Data –
-- -- --
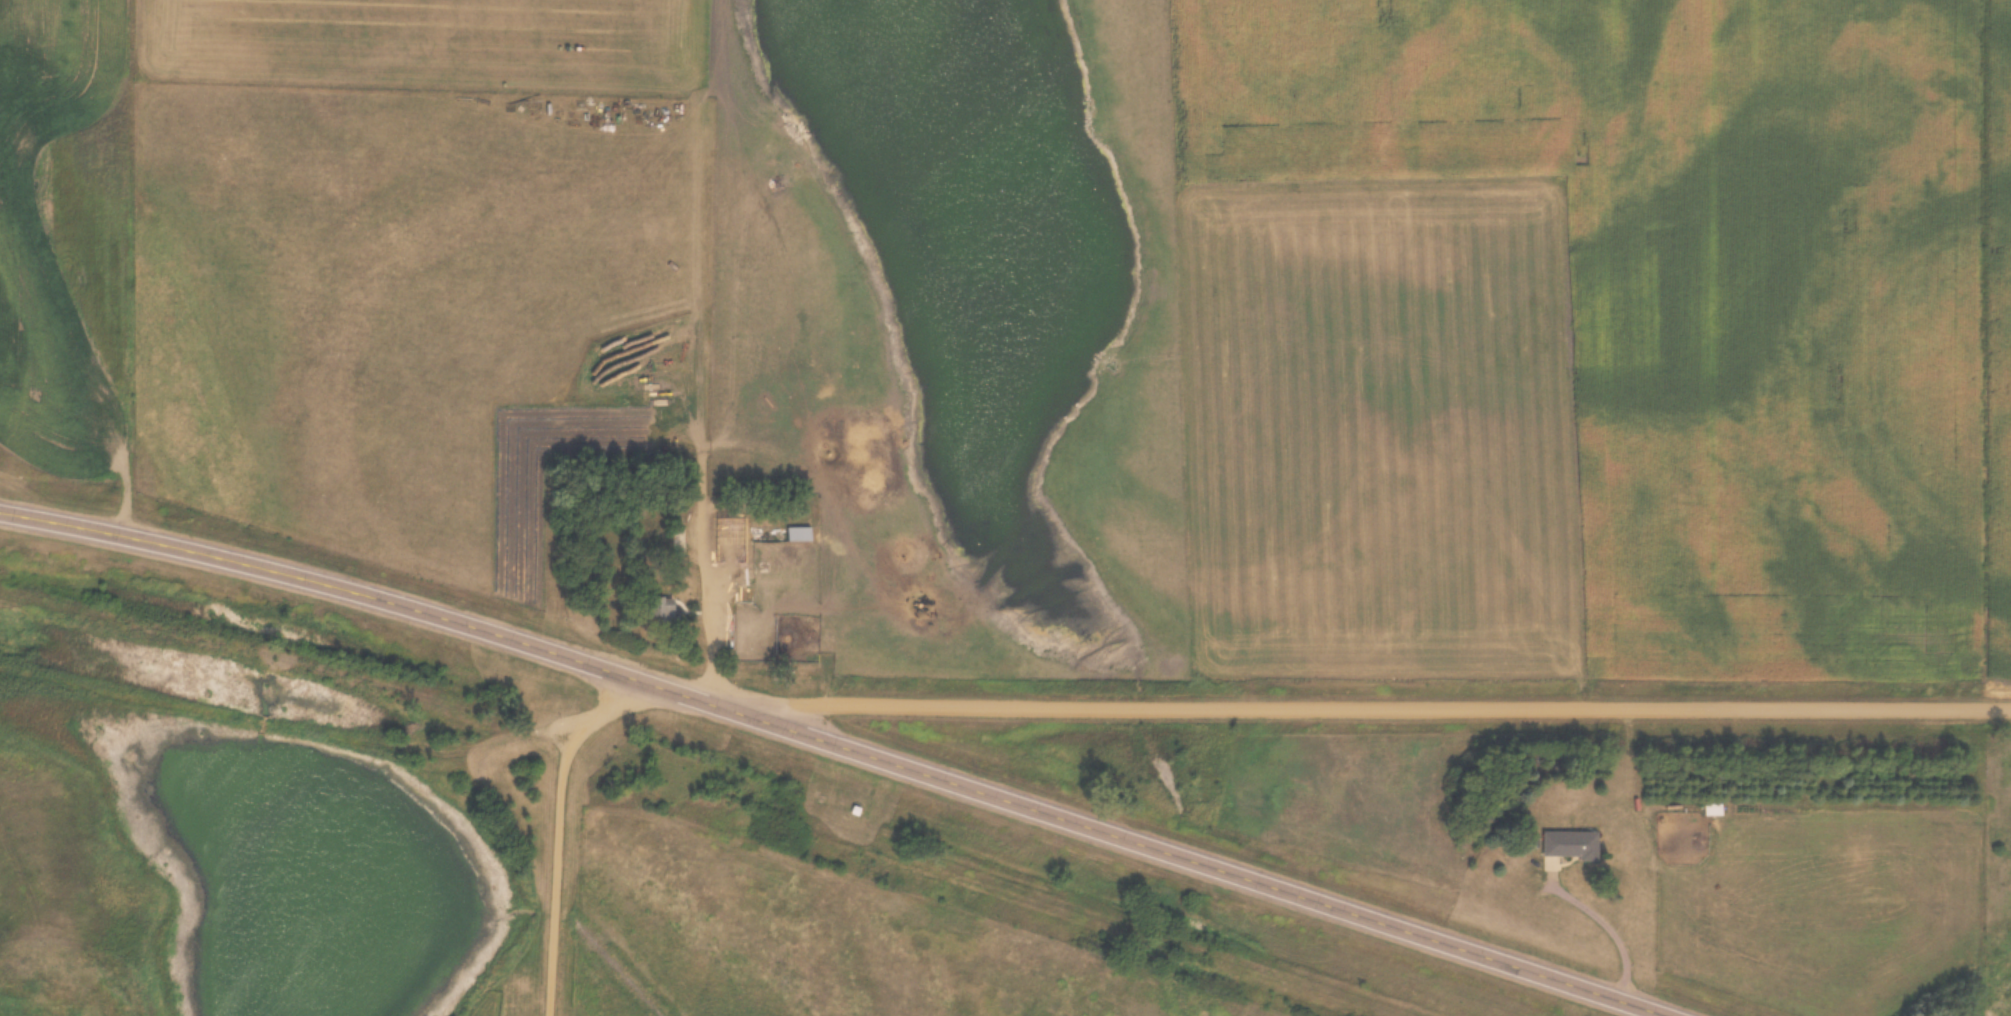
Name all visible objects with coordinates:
building: (798, 535)
building: (652, 536)
building: (676, 545)
building: (721, 553)
building: (669, 612)
road: (1381, 707)
road: (847, 736)
building: (1712, 810)
road: (561, 827)
building: (1569, 846)
road: (1610, 930)

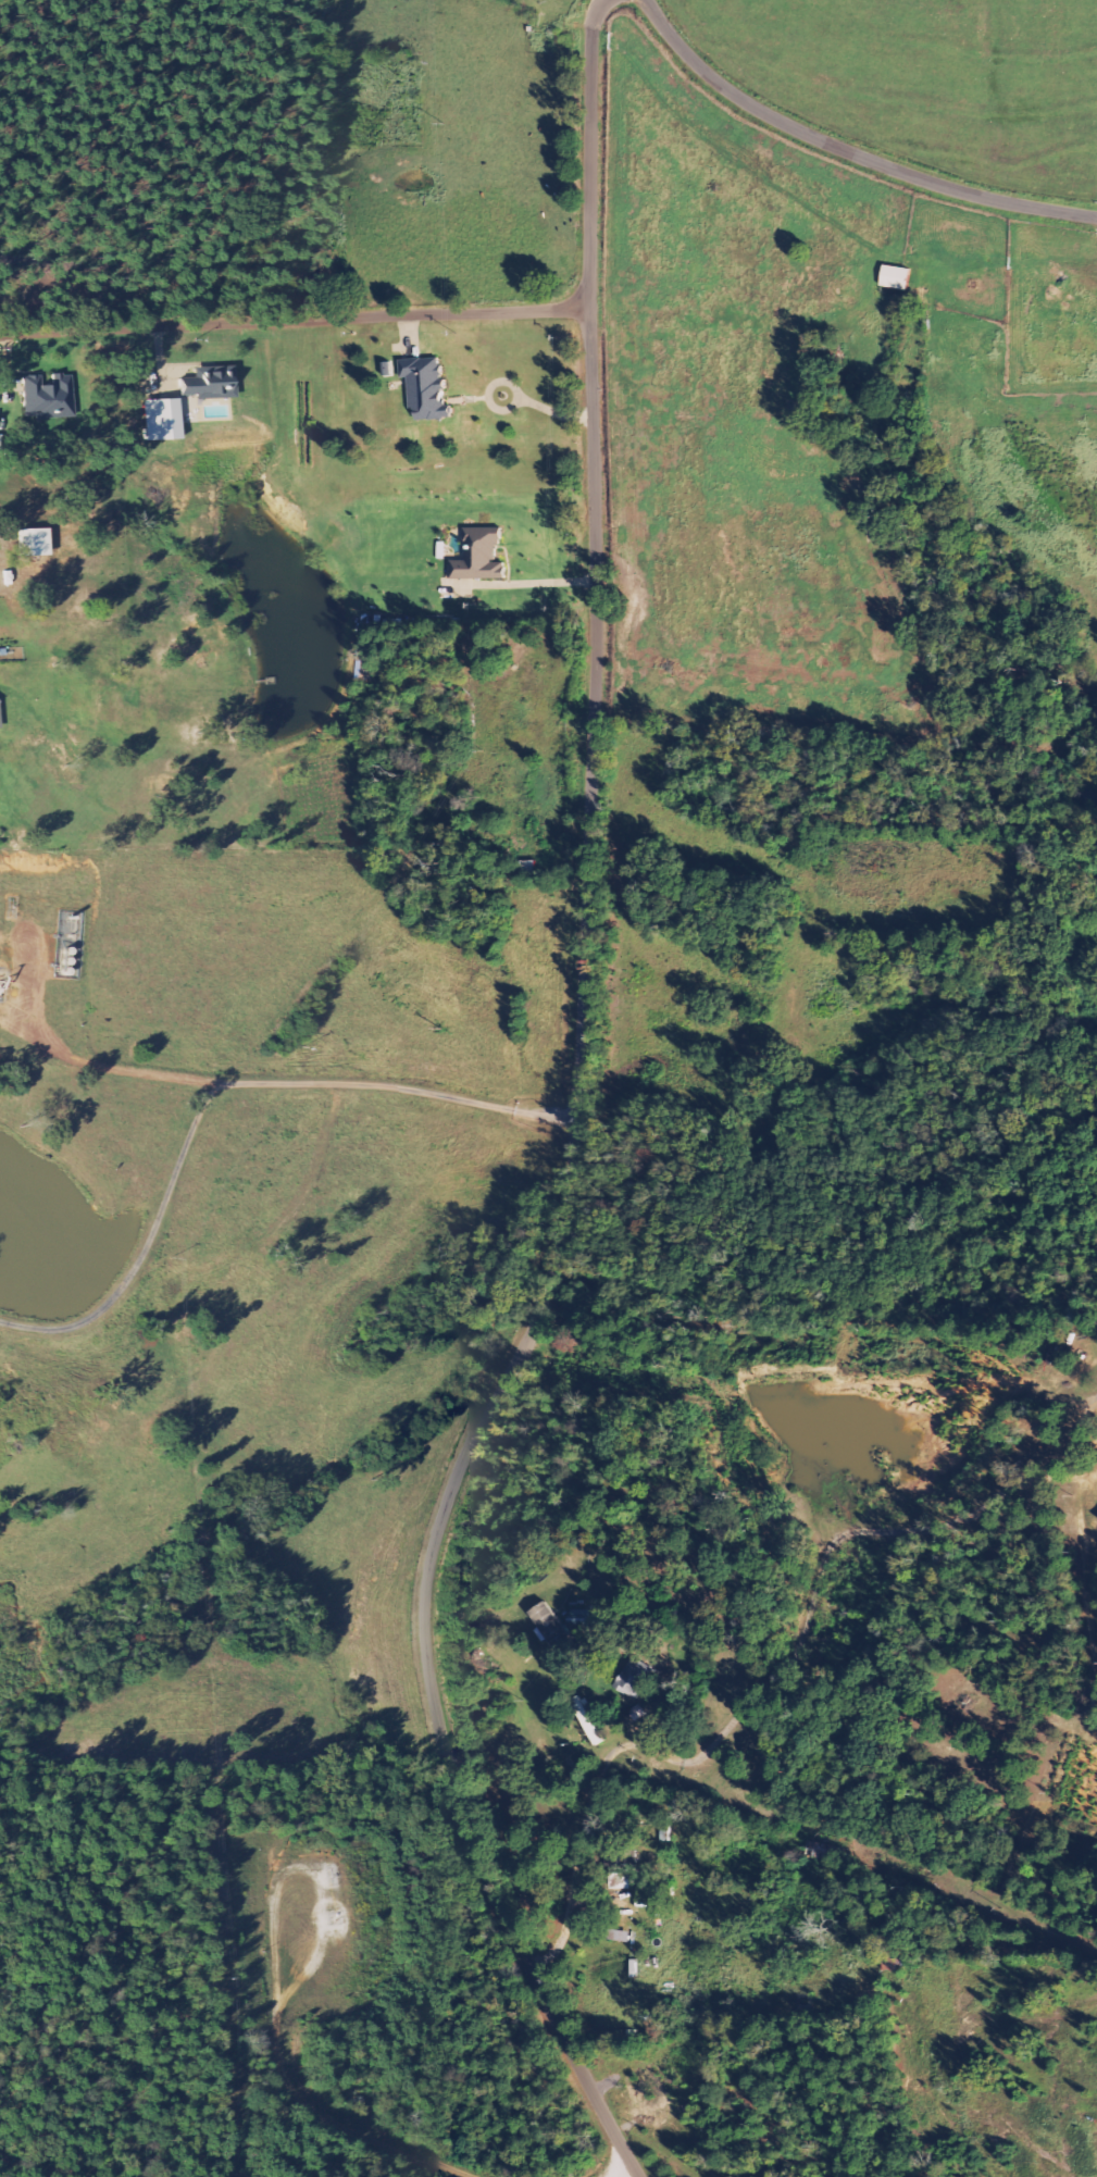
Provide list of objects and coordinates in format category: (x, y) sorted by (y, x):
road: (847, 152)
building: (898, 277)
road: (295, 319)
building: (212, 385)
building: (429, 386)
building: (49, 396)
building: (161, 419)
building: (35, 543)
building: (482, 556)
building: (0, 725)
road: (258, 1085)
road: (572, 1124)
road: (144, 1251)
building: (583, 1618)
building: (606, 1624)
building: (555, 1628)
road: (772, 1675)
building: (638, 1680)
building: (820, 1850)
building: (623, 1864)

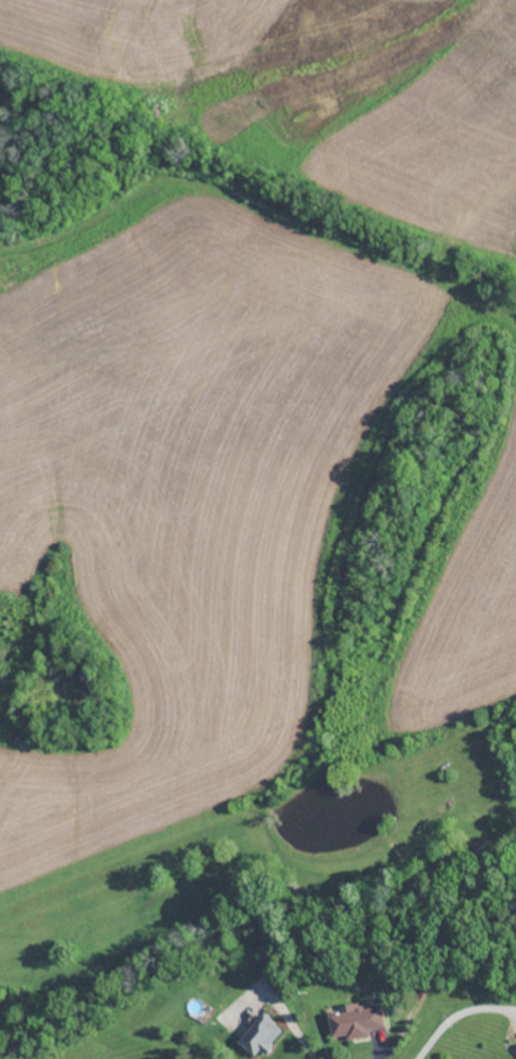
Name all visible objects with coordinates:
road: (459, 1017)
building: (357, 1020)
road: (293, 1026)
building: (264, 1034)

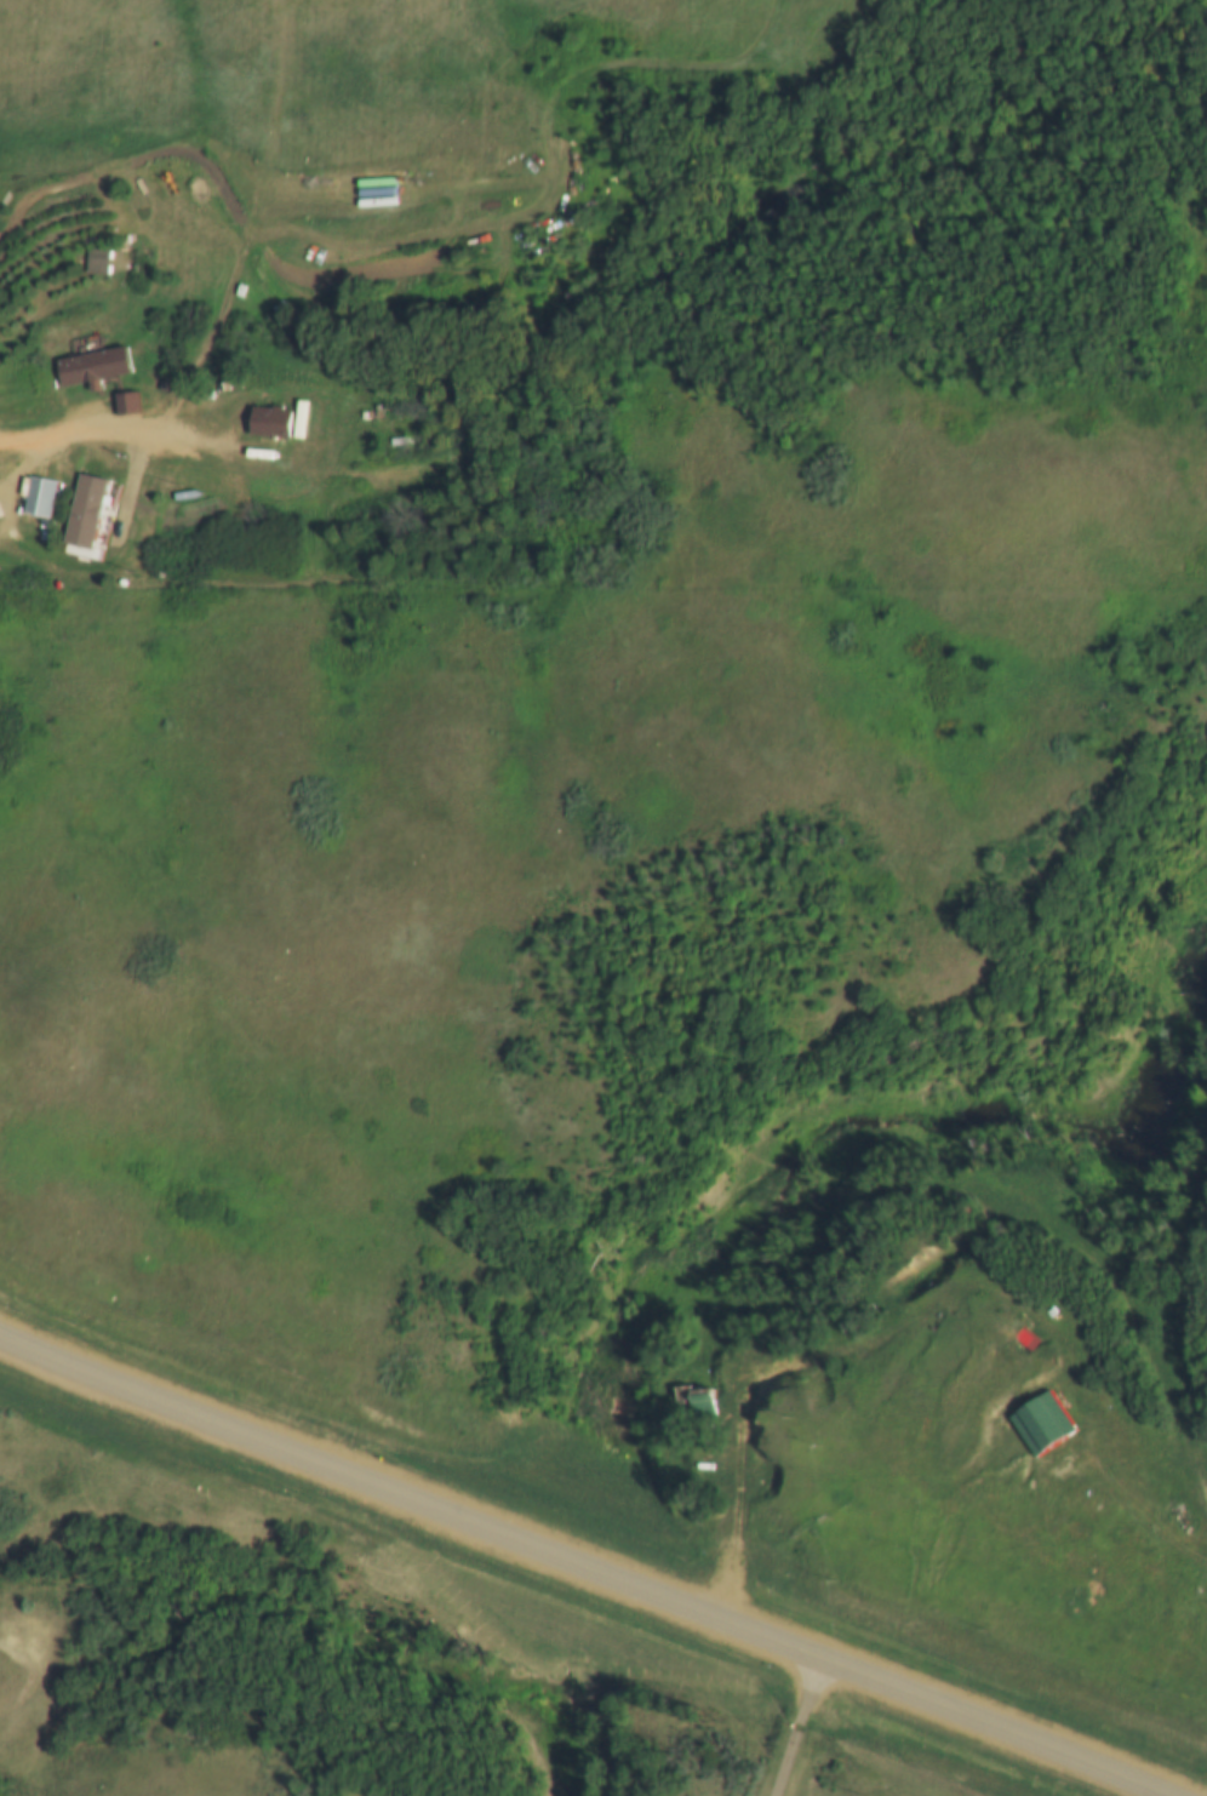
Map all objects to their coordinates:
road: (289, 249)
building: (93, 263)
building: (89, 369)
road: (119, 418)
building: (266, 424)
building: (36, 498)
building: (87, 509)
building: (76, 511)
road: (909, 1298)
building: (692, 1389)
building: (1038, 1422)
road: (583, 1565)
road: (795, 1725)

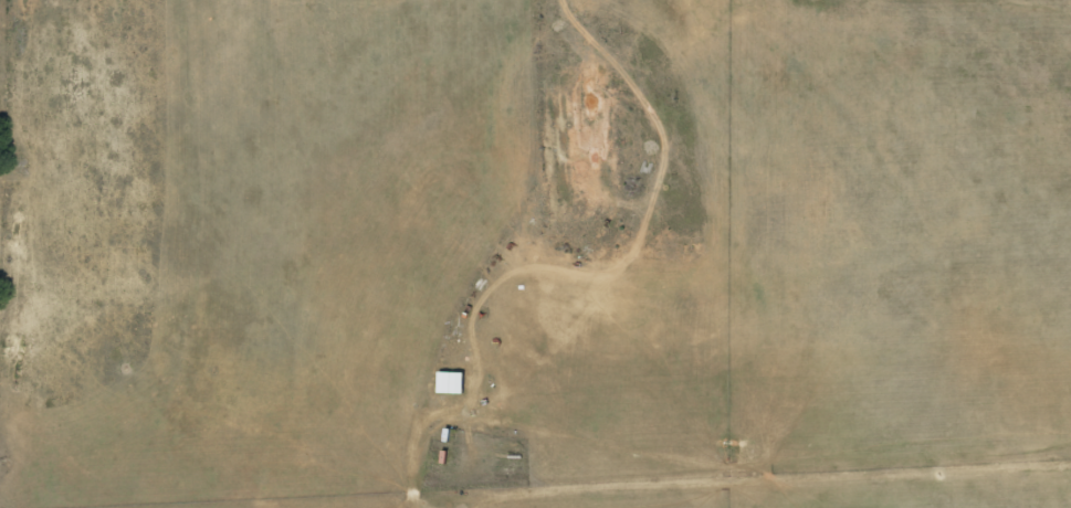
-- -- --
Task brief –
Repeat each line above exactly as it reads, omitting any pictures.

Reply to the task –
Name all visible objects with coordinates:
building: (798, 535)
building: (652, 536)
building: (676, 545)
building: (721, 553)
building: (669, 612)
road: (1381, 707)
road: (847, 736)
building: (1712, 810)
road: (561, 827)
building: (1569, 846)
road: (1610, 930)

Provide list of objects and coordinates in format category: (x, y) sorted by (y, x):
road: (847, 152)
building: (898, 277)
road: (295, 319)
building: (212, 385)
building: (429, 386)
building: (49, 396)
building: (161, 419)
building: (35, 543)
building: (482, 556)
building: (0, 725)
road: (258, 1085)
road: (572, 1124)
road: (144, 1251)
building: (583, 1618)
building: (606, 1624)
building: (555, 1628)
road: (772, 1675)
building: (638, 1680)
building: (820, 1850)
building: (623, 1864)

Name all visible objects with coordinates:
road: (459, 1017)
building: (357, 1020)
road: (293, 1026)
building: (264, 1034)

Map all objects to their coordinates:
road: (289, 249)
building: (93, 263)
building: (89, 369)
road: (119, 418)
building: (266, 424)
building: (36, 498)
building: (87, 509)
building: (76, 511)
road: (909, 1298)
building: (692, 1389)
building: (1038, 1422)
road: (583, 1565)
road: (795, 1725)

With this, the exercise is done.